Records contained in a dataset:
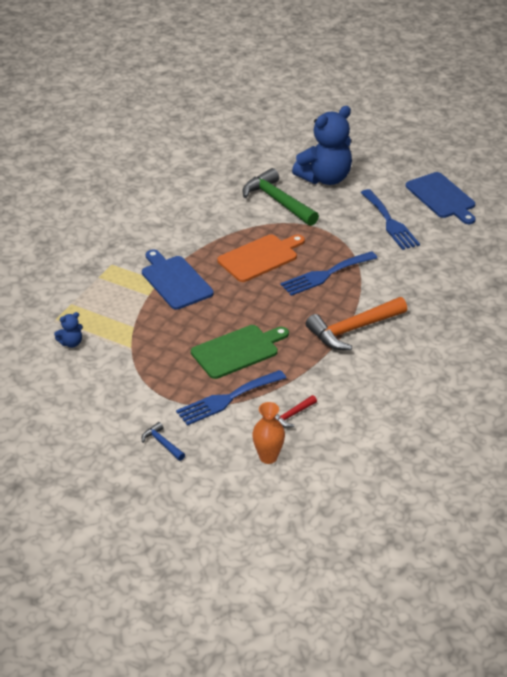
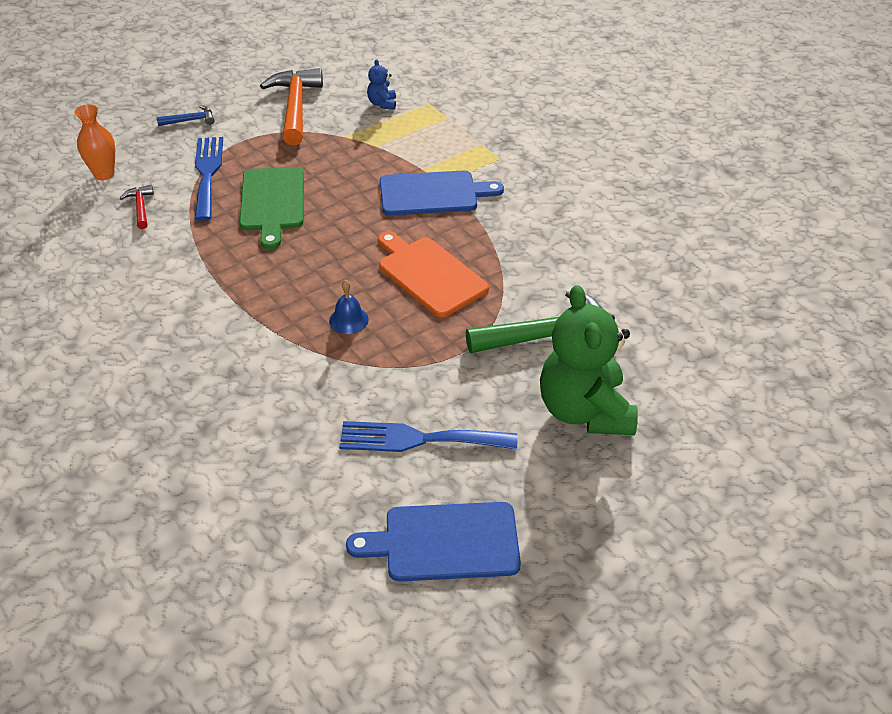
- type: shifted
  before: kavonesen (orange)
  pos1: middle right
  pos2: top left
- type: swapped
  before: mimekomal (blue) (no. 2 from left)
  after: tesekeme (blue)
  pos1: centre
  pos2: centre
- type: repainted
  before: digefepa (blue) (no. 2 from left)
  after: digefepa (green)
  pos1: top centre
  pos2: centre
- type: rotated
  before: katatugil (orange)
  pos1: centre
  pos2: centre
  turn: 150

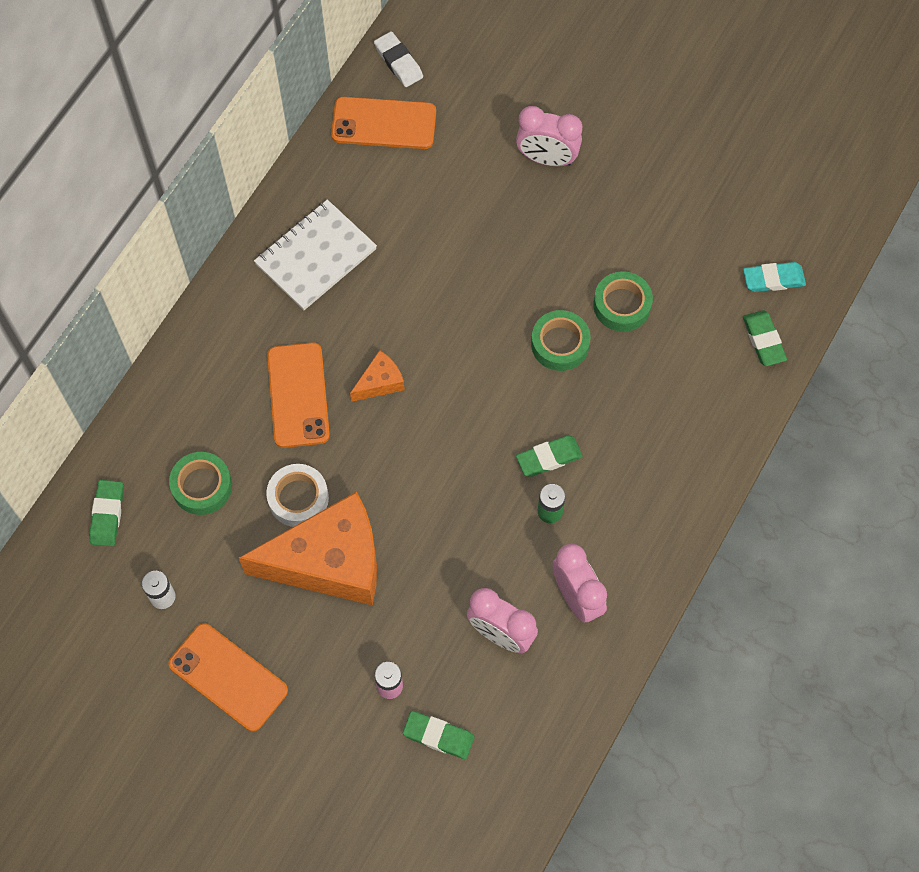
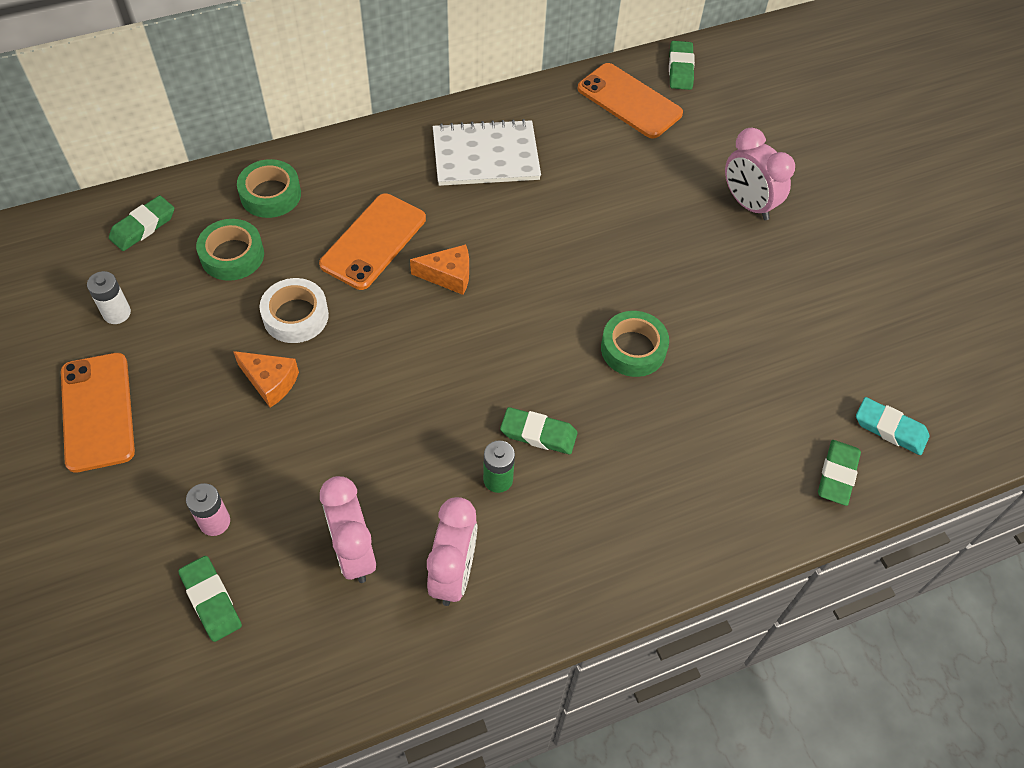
- type: shifted
  before: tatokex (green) (no. 3 from left in the first image)
  after: tatokex (green) (no. 2 from left)
  pos1: middle right
  pos2: top left
- type: repainted
  before: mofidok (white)
  after: mofidok (green) (no. 4 from left)
  pos1: top centre
  pos2: top centre
- type: scaled
  before: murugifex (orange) (no. 1 from left)
  pos1: centre
  pos2: middle left
  scale: 0.43

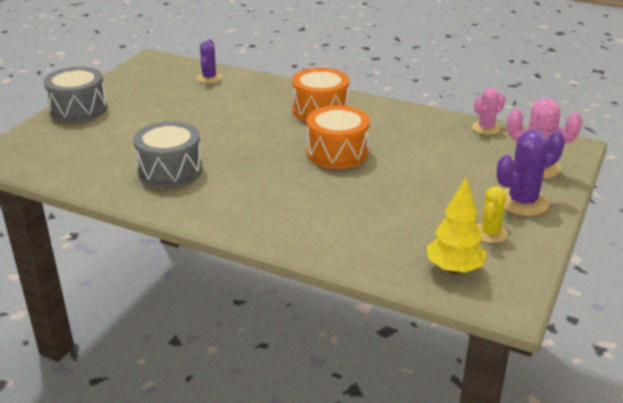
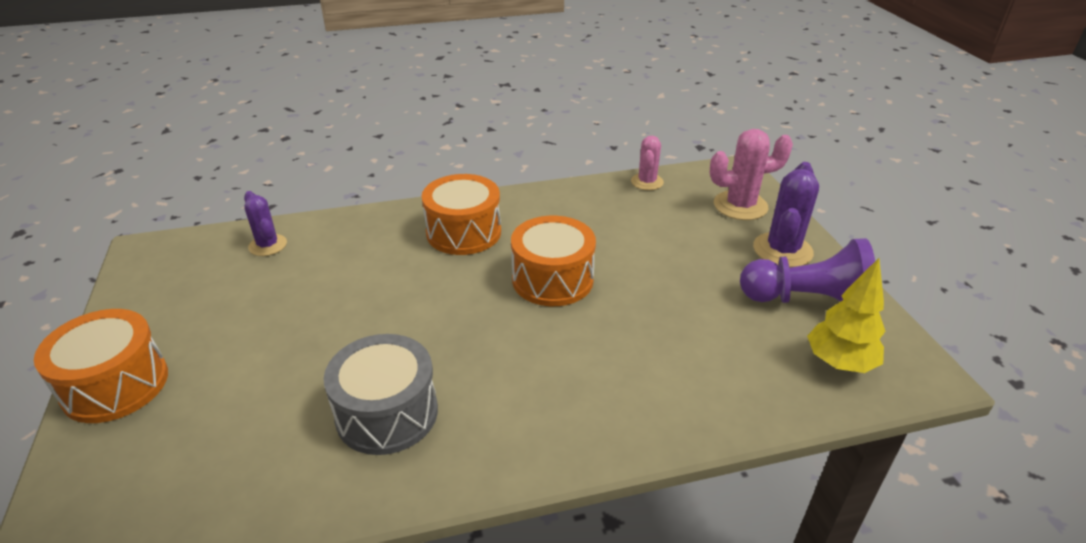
- type: swapped
  before: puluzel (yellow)
  after: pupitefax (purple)
  pos1: middle right
  pos2: middle right
- type: repainted
  before: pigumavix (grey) (no. 1 from left)
  after: pigumavix (orange) (no. 1 from left)
  pos1: top left
  pos2: bottom left

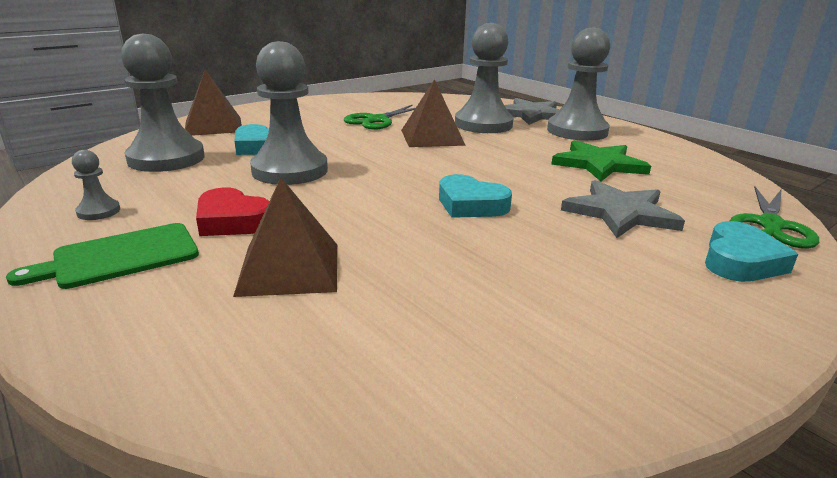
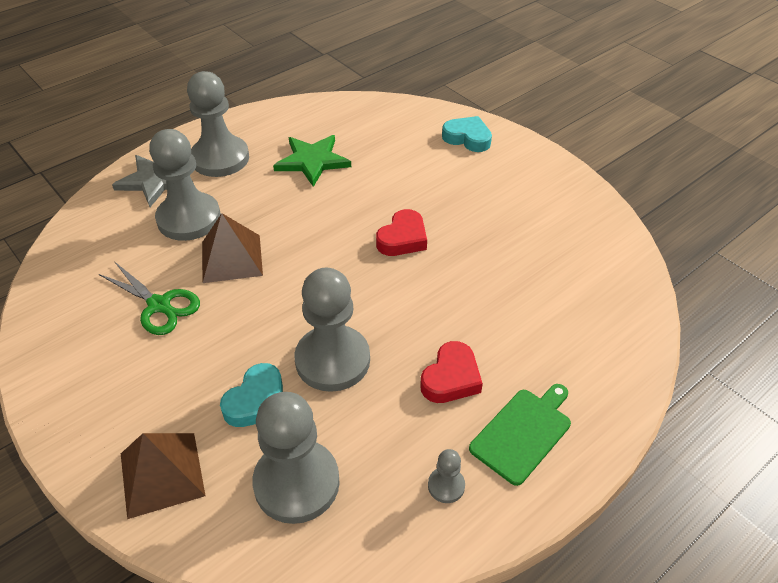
- type: gone
  before: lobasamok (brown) (no. 2 from left)
  pos1: centre
- type: gone
  before: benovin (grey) (no. 2 from left)
  pos1: middle right
- type: gone
  before: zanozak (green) (no. 2 from left)
  pos1: middle right
- type: repainted
  before: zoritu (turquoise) (no. 2 from left)
  after: zoritu (red) (no. 1 from left)
  pos1: centre
  pos2: centre
- type: rotated
  before: katatugil (green)
  pos1: middle left
  pos2: bottom right
  turn: -105

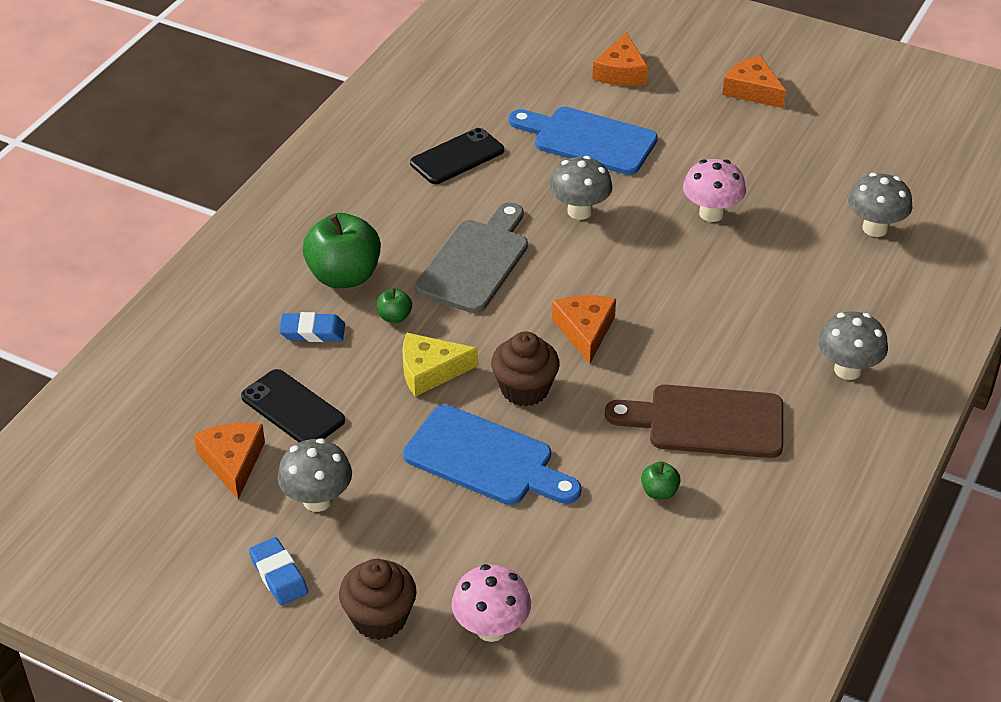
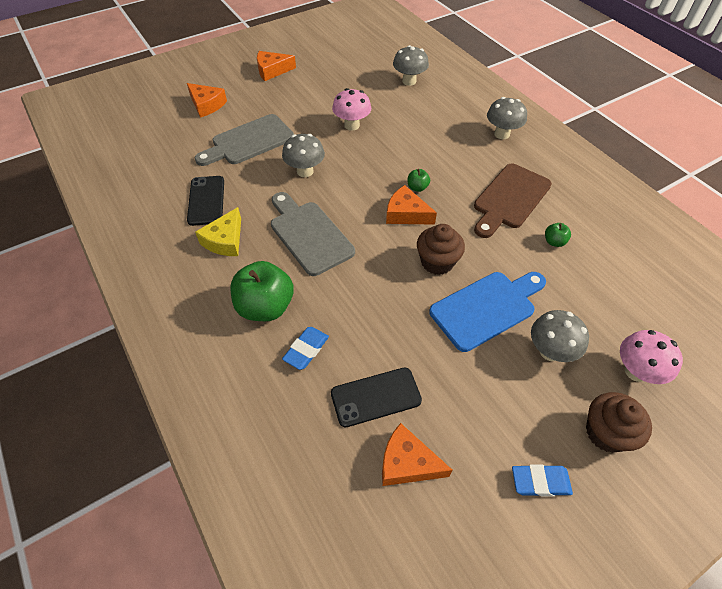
- type: shifted
  before: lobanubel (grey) (no. 1 from left in the first image)
  after: lobanubel (grey) (no. 4 from left)
  pos1: bottom left
  pos2: middle right
- type: shifted
  before: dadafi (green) (no. 2 from left)
  pos1: centre
  pos2: top centre
- type: shifted
  before: murugifex (yellow)
  pos1: centre
  pos2: middle left
- type: repainted
  before: katatugil (blue) (no. 2 from left)
  after: katatugil (grey) (no. 1 from left)
  pos1: top centre
  pos2: top centre

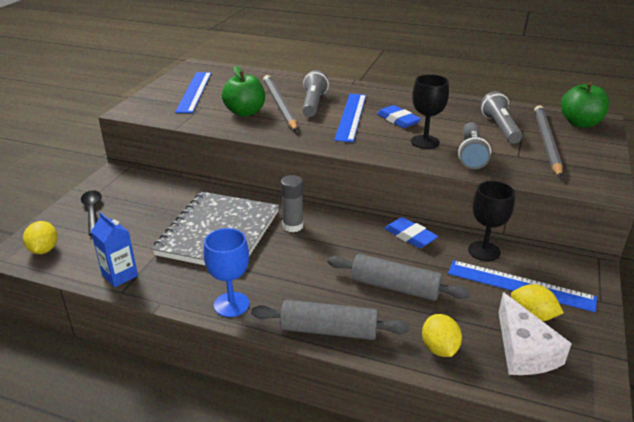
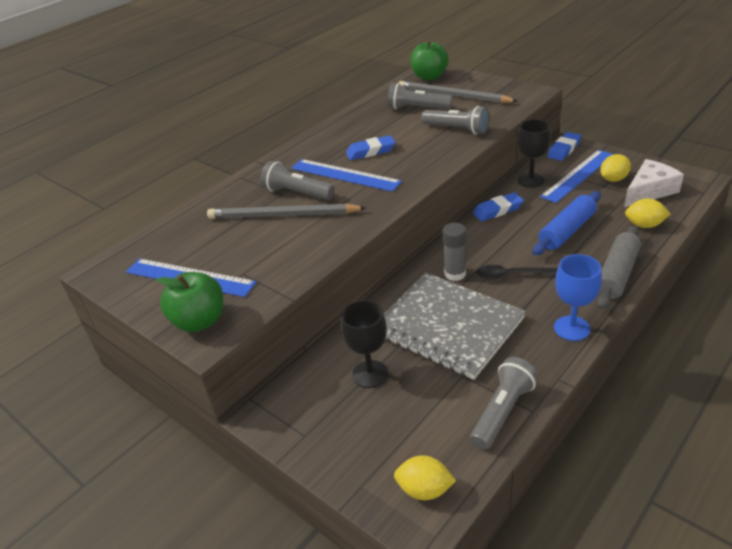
- type: new
  after: mofidok (blue) (no. 3 from left)
  pos2: top right
- type: shifted
  before: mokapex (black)
  pos1: middle left
  pos2: middle right
- type: shifted
  before: dadafi (green) (no. 1 from left)
  pos1: top centre
  pos2: middle left
- type: shifted
  before: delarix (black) (no. 1 from left)
  pos1: top right
  pos2: centre
- type: swapped
  before: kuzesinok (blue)
  after: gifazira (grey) (no. 4 from left)
  pos1: middle left
  pos2: bottom right
- type: repainted
  before: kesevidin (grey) (no. 2 from left)
  after: kesevidin (blue)
  pos1: centre
  pos2: middle right
- type: rotated
  before: murugifex (white)
  pos1: bottom right
  pos2: middle right
  turn: -45

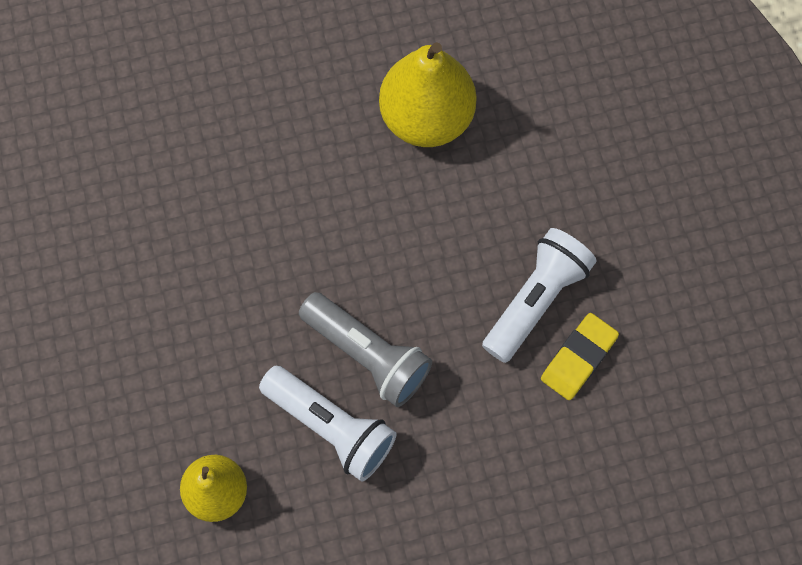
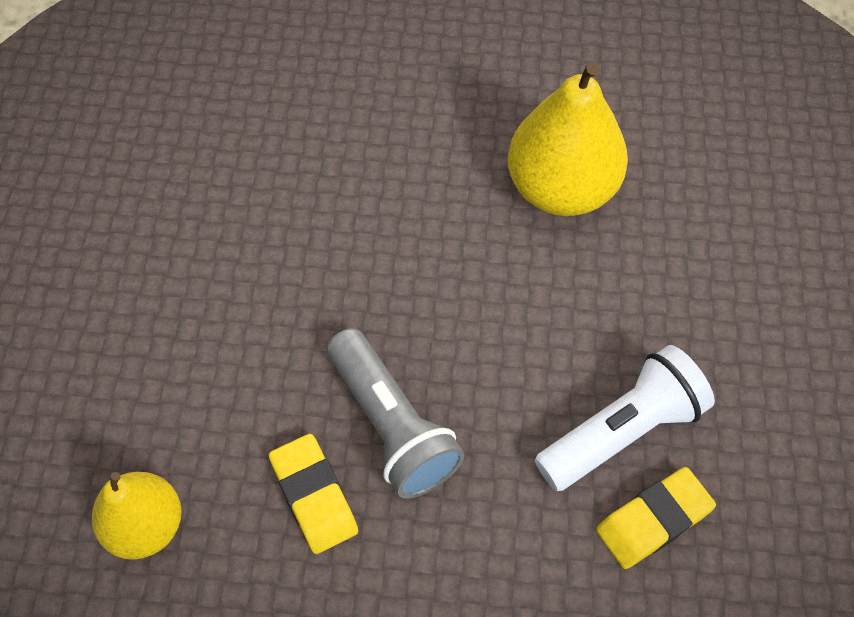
- type: swapped
  before: gifazira (white) (no. 1 from left)
  after: mofidok (yellow) (no. 1 from left)
  pos1: bottom centre
  pos2: bottom centre

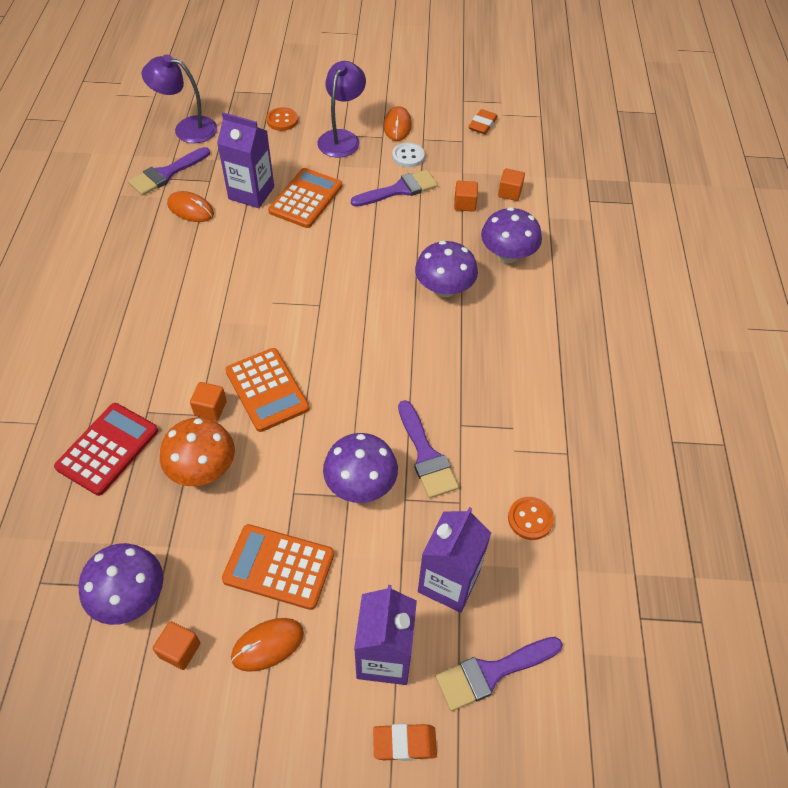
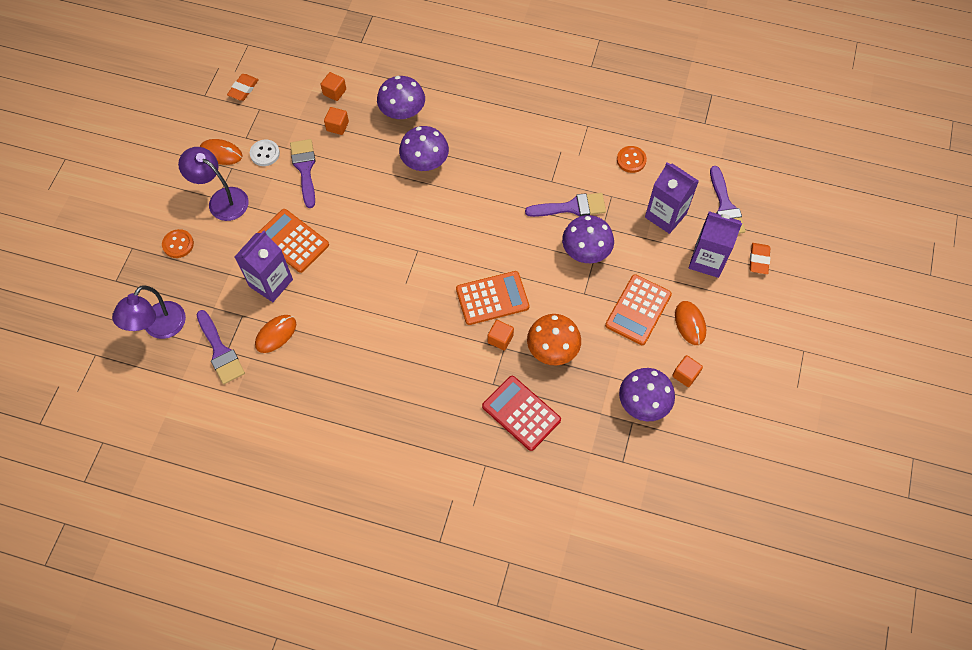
- type: rotated
  before: mofidok (orange) (no. 2 from left in the first image)
  pos1: top centre
  pos2: top left
  turn: 75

- [Directions for this task] Repeat the entries exactly, pictures left out.

- [Answer section]
- type: shifted
  before: kavonesen (orange)
  pos1: middle right
  pos2: top left
- type: swapped
  before: mimekomal (blue) (no. 2 from left)
  after: tesekeme (blue)
  pos1: centre
  pos2: centre
- type: repainted
  before: digefepa (blue) (no. 2 from left)
  after: digefepa (green)
  pos1: top centre
  pos2: centre
- type: rotated
  before: katatugil (orange)
  pos1: centre
  pos2: centre
  turn: 150

- type: shifted
  before: tatokex (green) (no. 3 from left in the first image)
  after: tatokex (green) (no. 2 from left)
  pos1: middle right
  pos2: top left
- type: repainted
  before: mofidok (white)
  after: mofidok (green) (no. 4 from left)
  pos1: top centre
  pos2: top centre
- type: scaled
  before: murugifex (orange) (no. 1 from left)
  pos1: centre
  pos2: middle left
  scale: 0.43

- type: swapped
  before: puluzel (yellow)
  after: pupitefax (purple)
  pos1: middle right
  pos2: middle right
- type: repainted
  before: pigumavix (grey) (no. 1 from left)
  after: pigumavix (orange) (no. 1 from left)
  pos1: top left
  pos2: bottom left

- type: gone
  before: lobasamok (brown) (no. 2 from left)
  pos1: centre
- type: gone
  before: benovin (grey) (no. 2 from left)
  pos1: middle right
- type: gone
  before: zanozak (green) (no. 2 from left)
  pos1: middle right
- type: repainted
  before: zoritu (turquoise) (no. 2 from left)
  after: zoritu (red) (no. 1 from left)
  pos1: centre
  pos2: centre
- type: rotated
  before: katatugil (green)
  pos1: middle left
  pos2: bottom right
  turn: -105

- type: shifted
  before: lobanubel (grey) (no. 1 from left in the first image)
  after: lobanubel (grey) (no. 4 from left)
  pos1: bottom left
  pos2: middle right
- type: shifted
  before: dadafi (green) (no. 2 from left)
  pos1: centre
  pos2: top centre
- type: shifted
  before: murugifex (yellow)
  pos1: centre
  pos2: middle left
- type: repainted
  before: katatugil (blue) (no. 2 from left)
  after: katatugil (grey) (no. 1 from left)
  pos1: top centre
  pos2: top centre

- type: new
  after: mofidok (blue) (no. 3 from left)
  pos2: top right
- type: shifted
  before: mokapex (black)
  pos1: middle left
  pos2: middle right
- type: shifted
  before: dadafi (green) (no. 1 from left)
  pos1: top centre
  pos2: middle left
- type: shifted
  before: delarix (black) (no. 1 from left)
  pos1: top right
  pos2: centre
- type: swapped
  before: kuzesinok (blue)
  after: gifazira (grey) (no. 4 from left)
  pos1: middle left
  pos2: bottom right
- type: repainted
  before: kesevidin (grey) (no. 2 from left)
  after: kesevidin (blue)
  pos1: centre
  pos2: middle right
- type: rotated
  before: murugifex (white)
  pos1: bottom right
  pos2: middle right
  turn: -45

- type: swapped
  before: gifazira (white) (no. 1 from left)
  after: mofidok (yellow) (no. 1 from left)
  pos1: bottom centre
  pos2: bottom centre

- type: rotated
  before: mofidok (orange) (no. 2 from left in the first image)
  pos1: top centre
  pos2: top left
  turn: 75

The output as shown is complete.